## Materials provided

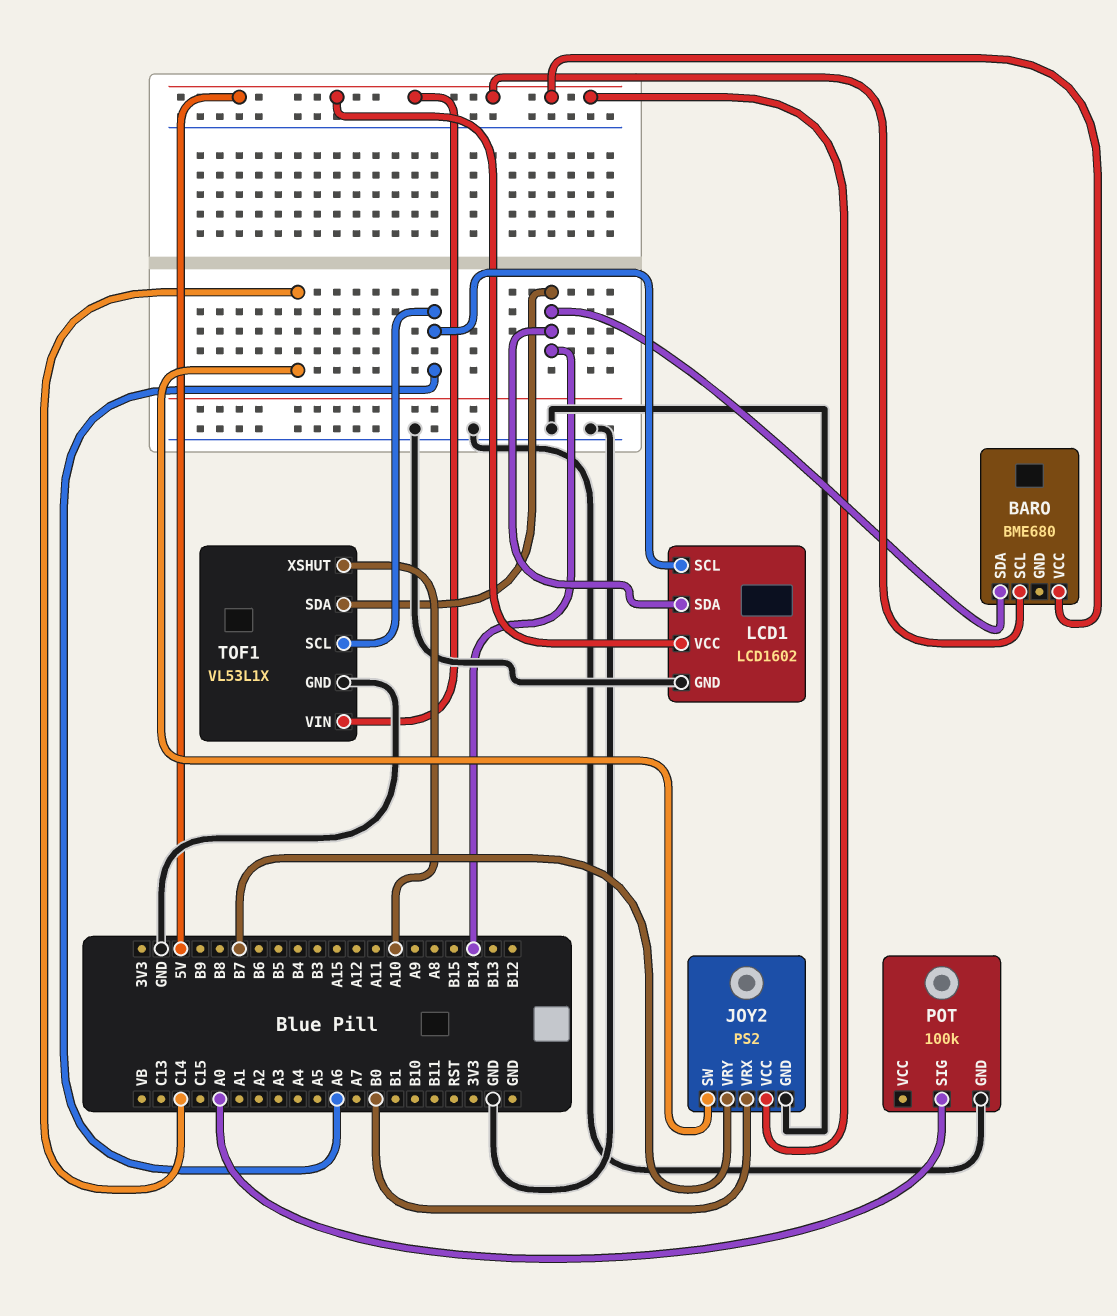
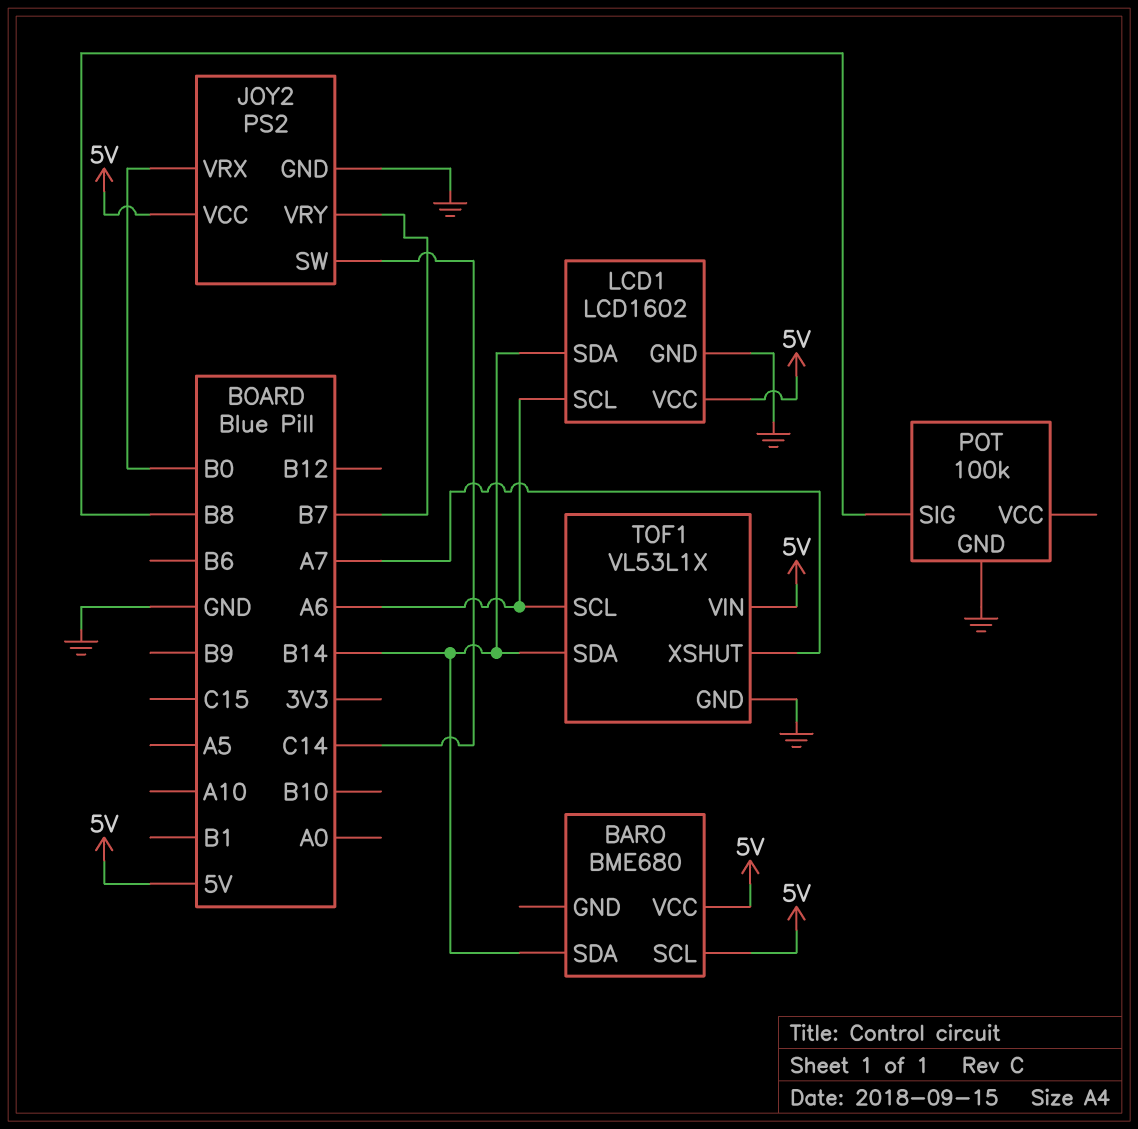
POT pin SIG: A0 -> B8
TOF1 pin XSHUT: A10 -> A7

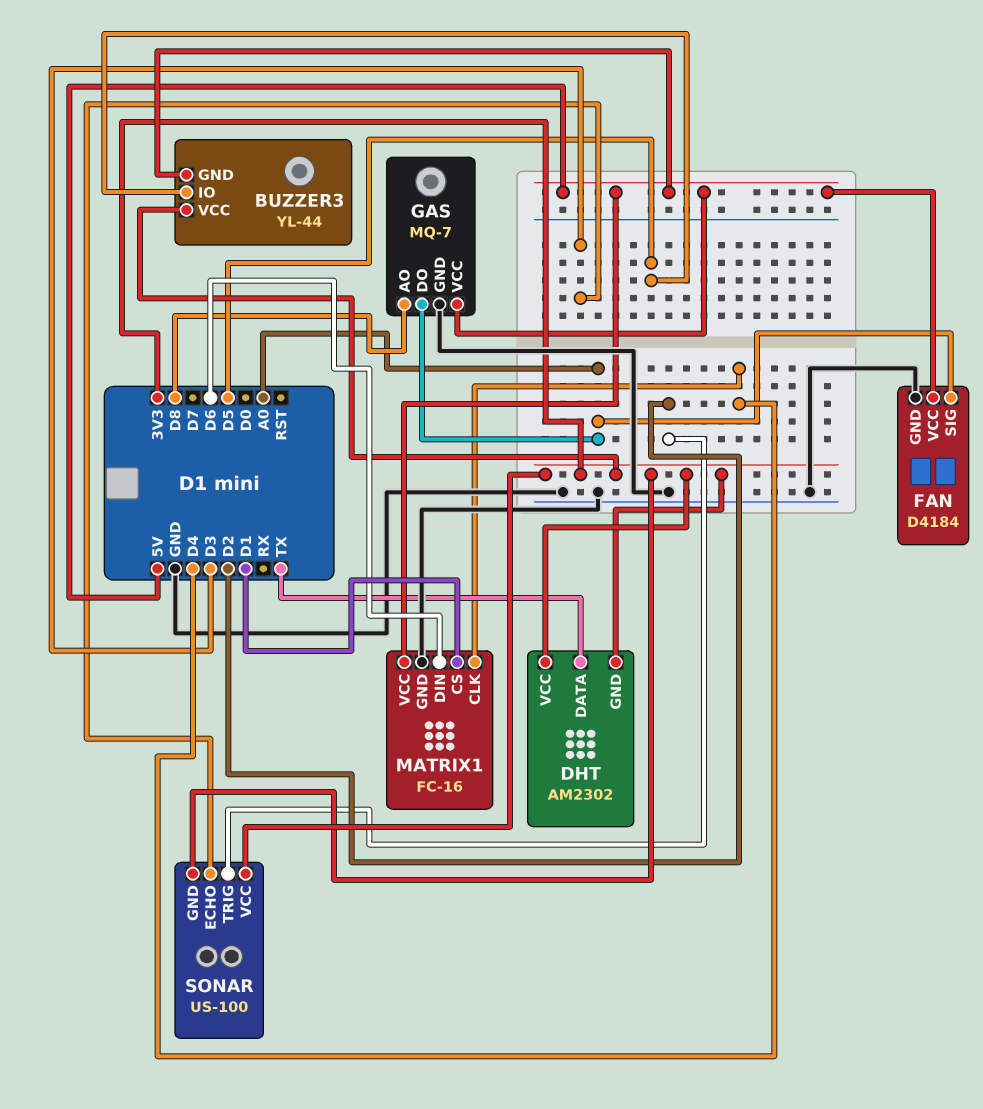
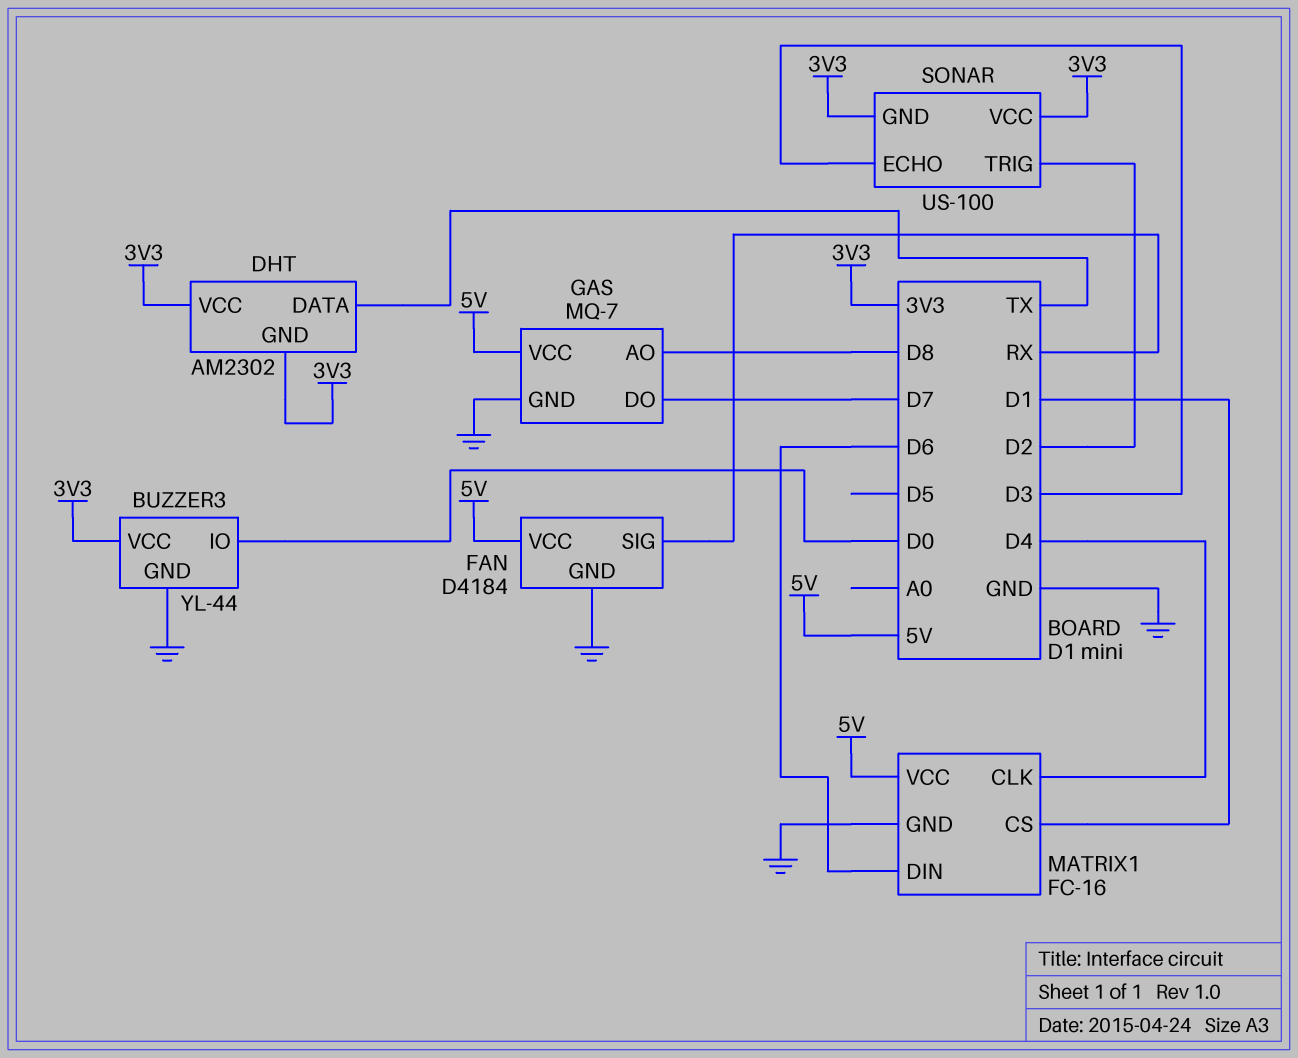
BUZZER3 pin GND: 5V -> GND
BUZZER3 pin IO: D5 -> D0
FAN pin SIG: A0 -> RX
GAS pin DO: A0 -> D7

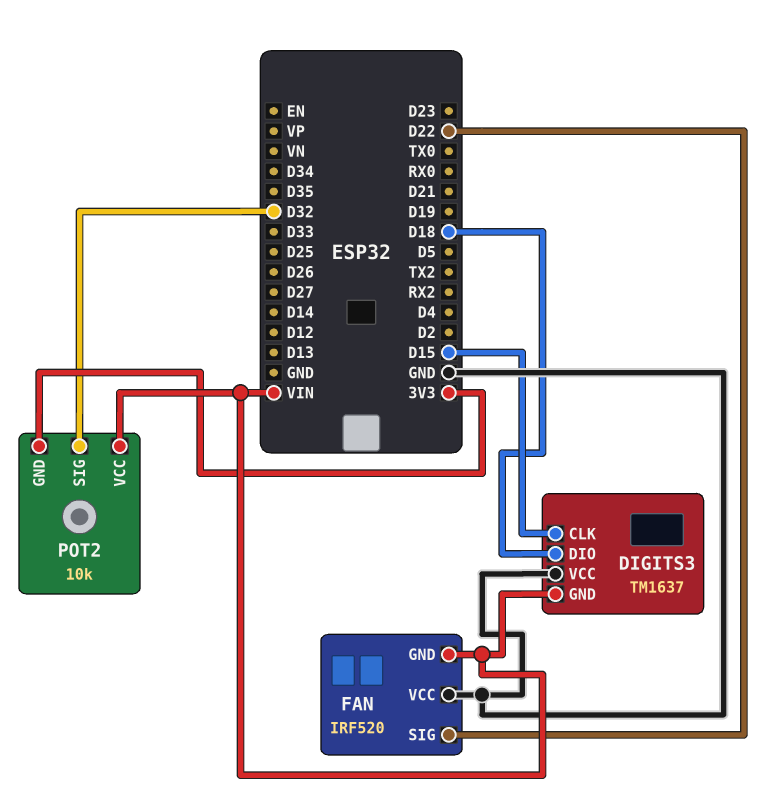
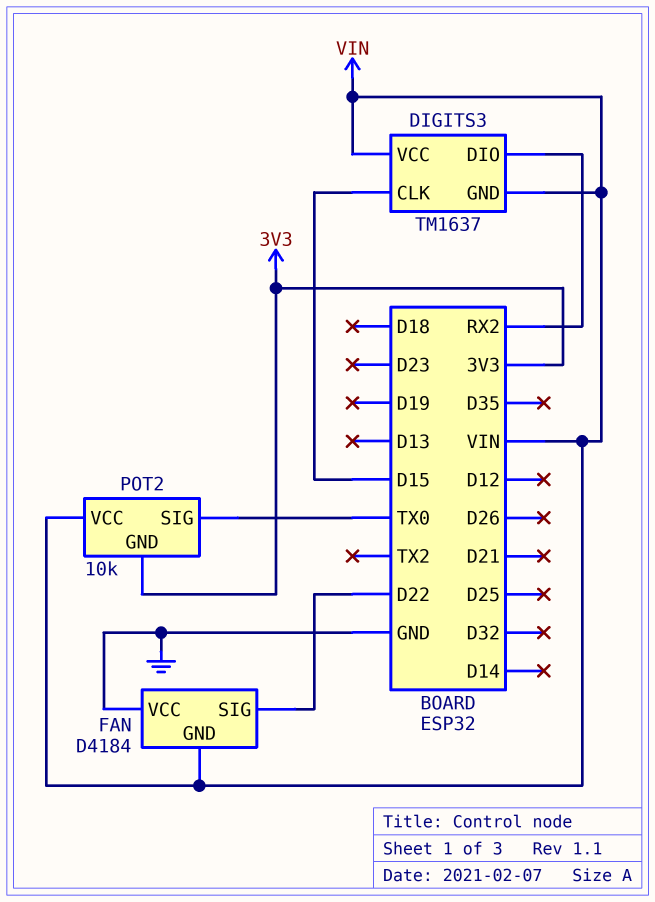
DIGITS3 pin DIO: D18 -> RX2
DIGITS3 pin VCC: GND -> VIN
FAN: IRF520 -> D4184
POT2 pin SIG: D32 -> TX0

## Problem to solve
What are the lines from the one containing "DIGITS3 pin VCC: GND -> VIN" through the end of the material? Reproduce them exactly, both ends included, with nothing added.

## Your solution
DIGITS3 pin VCC: GND -> VIN
FAN: IRF520 -> D4184
POT2 pin SIG: D32 -> TX0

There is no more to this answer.